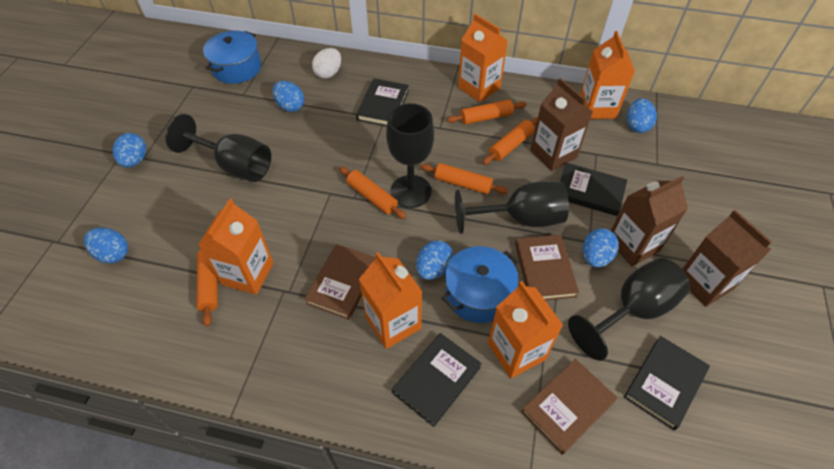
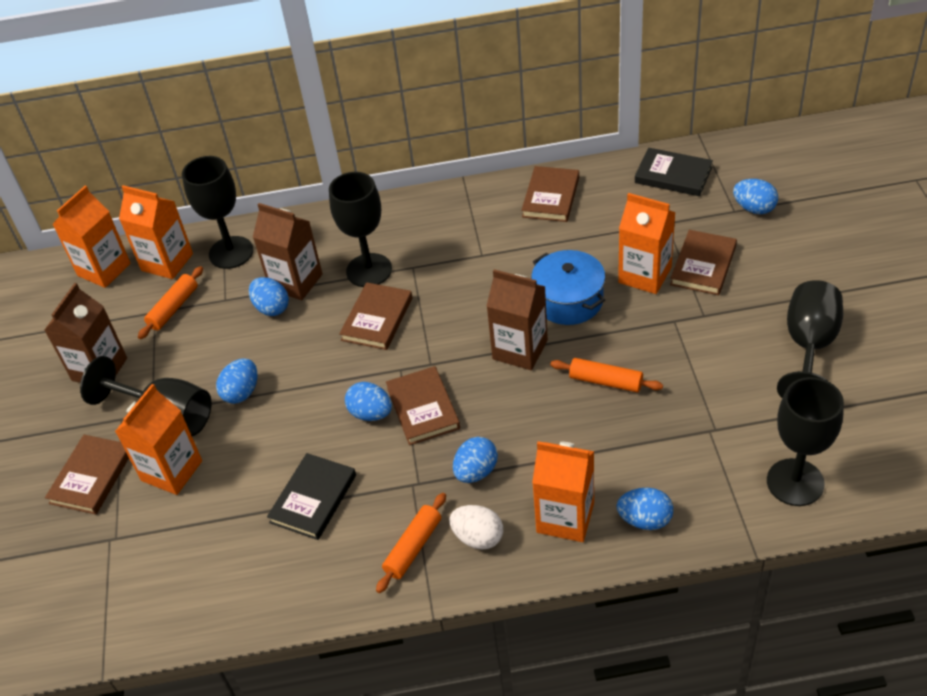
black book: 4 -> 2
black goblet: 4 -> 5
blue pot: 2 -> 1
brown book: 3 -> 5
orange rolling pin: 5 -> 3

Task objective:
The lines from the one containing "black goblet: 4 -> 5" through the last line of the records are to be transcribed exactly, with nothing else added.

The answer:
black goblet: 4 -> 5
blue pot: 2 -> 1
brown book: 3 -> 5
orange rolling pin: 5 -> 3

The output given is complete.